→ **INSTRUCTIONS TO FOLLOW**: Begin at the line below that contains "(317, 301) = (527, 293): red" and write out every line from there to the end of the entries, exactly.

Start of EXTRACTED ENTRIES

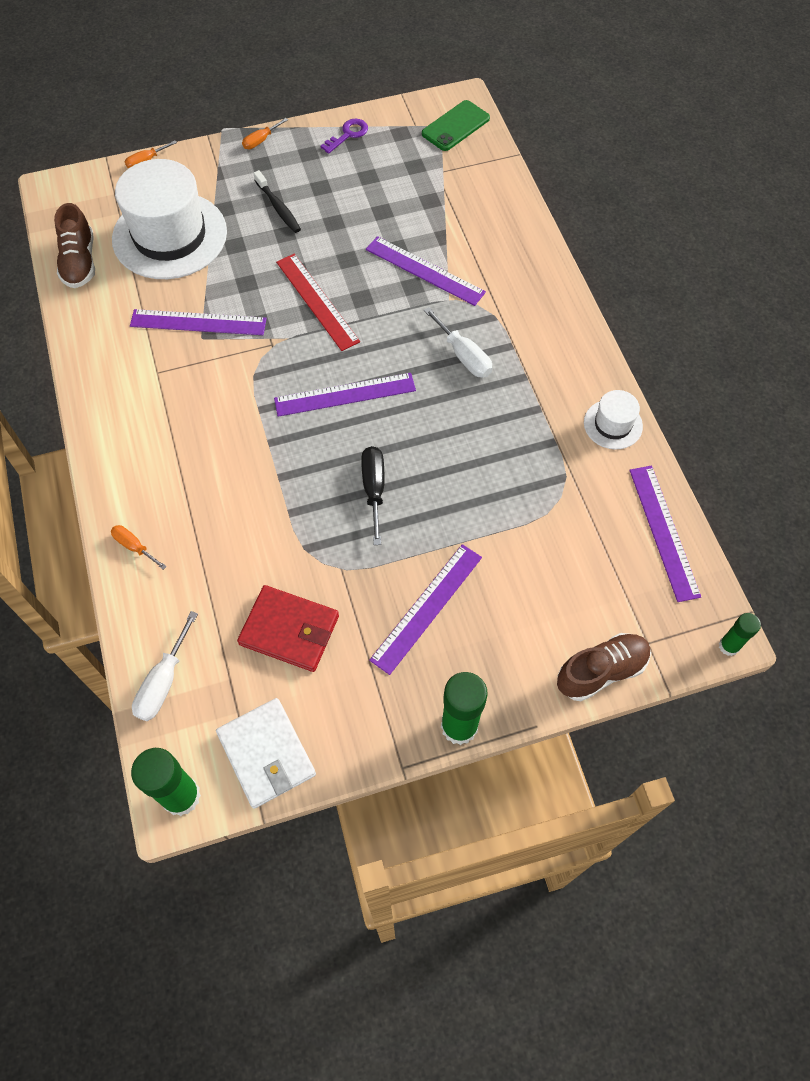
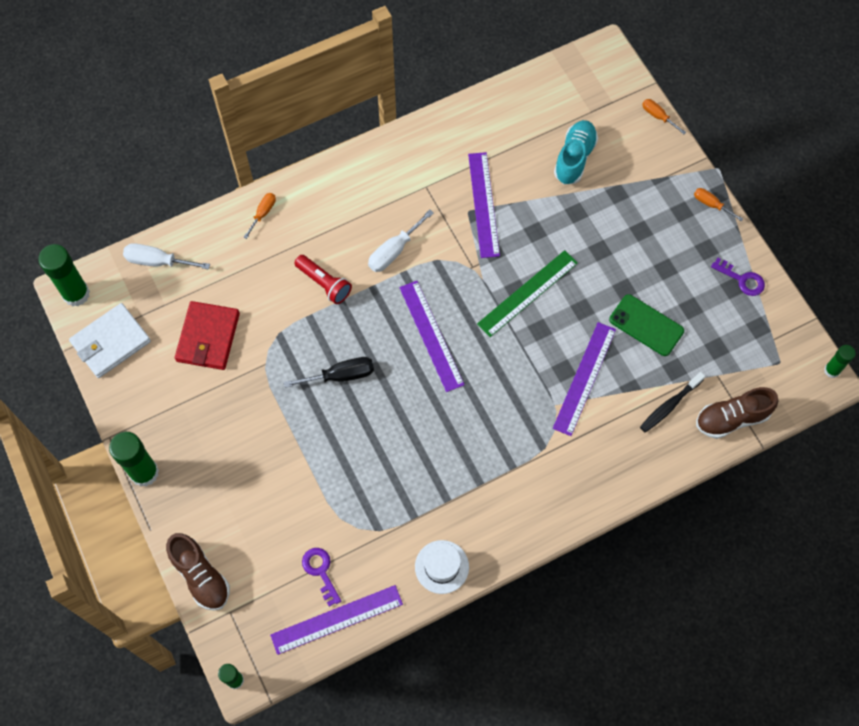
camera: 80 degrees right, 5 degrees up
(80, 262) = (528, 98): brown shoe -> brown shoe (732, 418)
(170, 235) = (574, 158): white hat -> turquoise shoe
(251, 491) = (324, 283): none -> red flashlight
(278, 207) = (630, 238): black toothbrush -> black toothbrush (669, 405)
(317, 301) = (527, 293): red ruler -> green ruler
(427, 608) = (239, 434): purple ruler -> none
(455, 93) = (832, 370): none -> green glue stick
(455, 126) = (783, 378): green phone -> green phone (646, 325)
(464, 356) = (492, 427): white screwdriver -> white screwdriver (394, 251)
(607, 541) = (320, 571): none -> purple key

End of EXTRACTED ENTRIES

→ **SOLVED EXERCISE**:
(317, 301) = (527, 293): red ruler -> green ruler
(427, 608) = (239, 434): purple ruler -> none
(455, 93) = (832, 370): none -> green glue stick
(455, 126) = (783, 378): green phone -> green phone (646, 325)
(464, 356) = (492, 427): white screwdriver -> white screwdriver (394, 251)
(607, 541) = (320, 571): none -> purple key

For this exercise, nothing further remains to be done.